Exercise
The answer must be an exact copy of every entry, with no pictures in it.

(Recorded data)
⁂

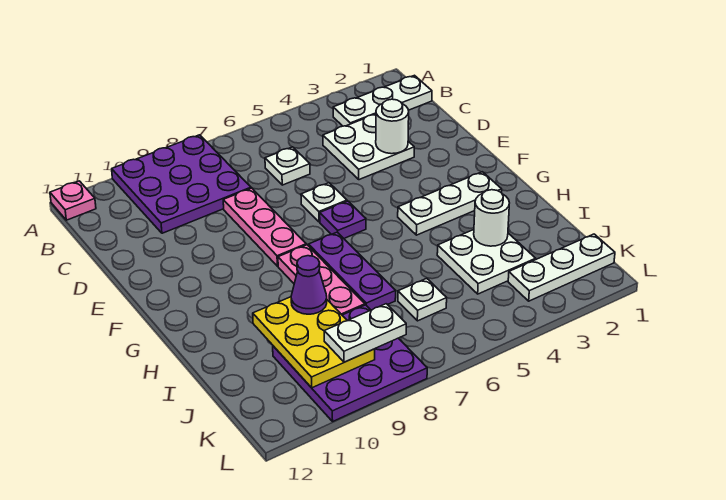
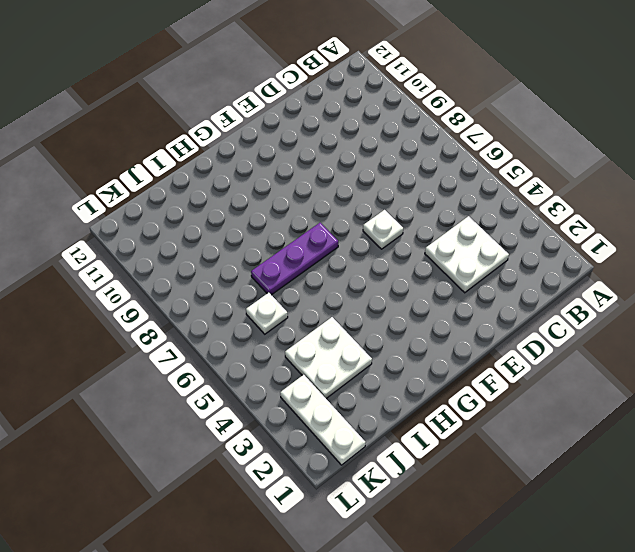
none -> purple plate A8:C10 level 1
none -> pink plate A12 level 1
none -> white plate B1:B3 level 1

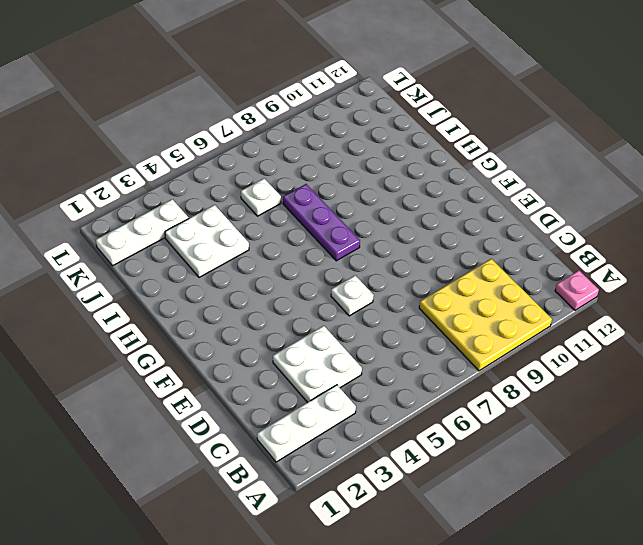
yellow plate A8:C10 level 1 -> purple plate A8:C10 level 1
none -> white plate C6 level 1
none -> pink plate D8:F8 level 1
none -> purple plate F6 level 1

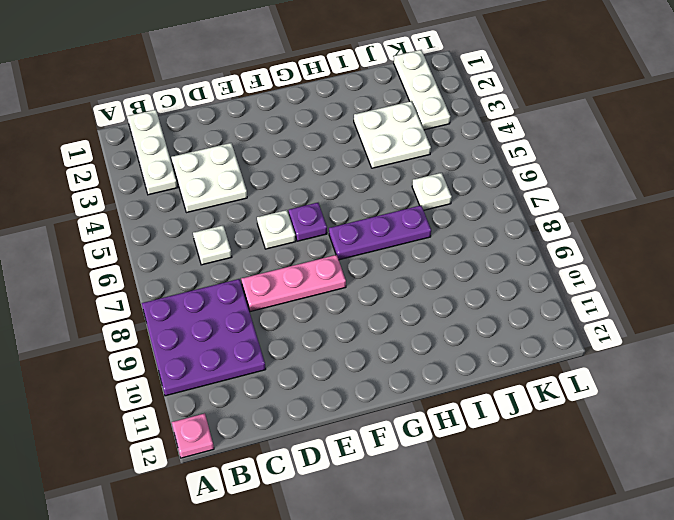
none -> white plate G2:G4 level 1
none -> pink plate G8:I8 level 1
none -> purple plate J8:L10 level 1

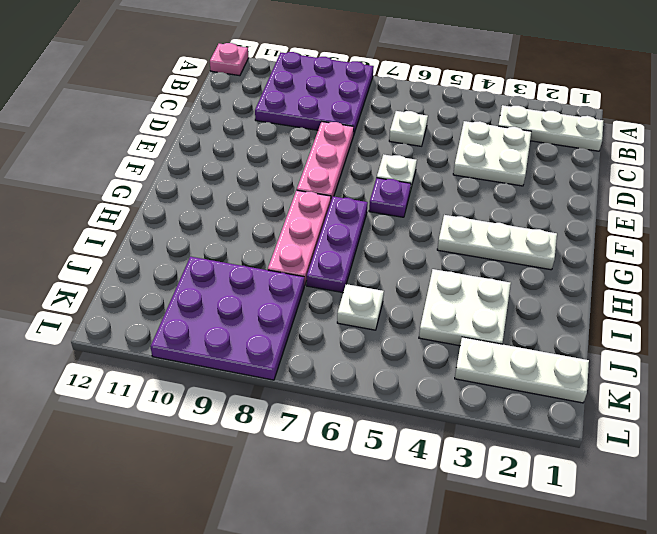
none -> white round brick D3 level 2
none -> white round brick I3 level 2
none -> yellow plate I9:K10 level 2

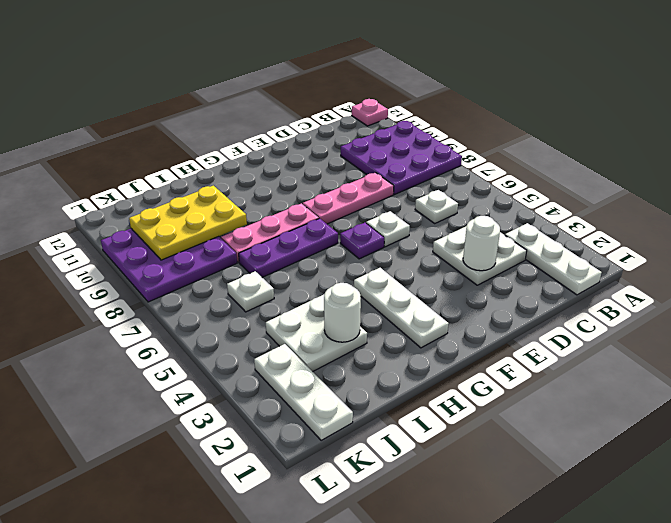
none -> purple cone I9 level 3
none -> white plate K8:K9 level 3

⁂

Answer for the task
none -> purple plate A8:C10 level 1
none -> pink plate A12 level 1
none -> white plate B1:B3 level 1

yellow plate A8:C10 level 1 -> purple plate A8:C10 level 1
none -> white plate C6 level 1
none -> pink plate D8:F8 level 1
none -> purple plate F6 level 1

none -> white plate G2:G4 level 1
none -> pink plate G8:I8 level 1
none -> purple plate J8:L10 level 1

none -> white round brick D3 level 2
none -> white round brick I3 level 2
none -> yellow plate I9:K10 level 2

none -> purple cone I9 level 3
none -> white plate K8:K9 level 3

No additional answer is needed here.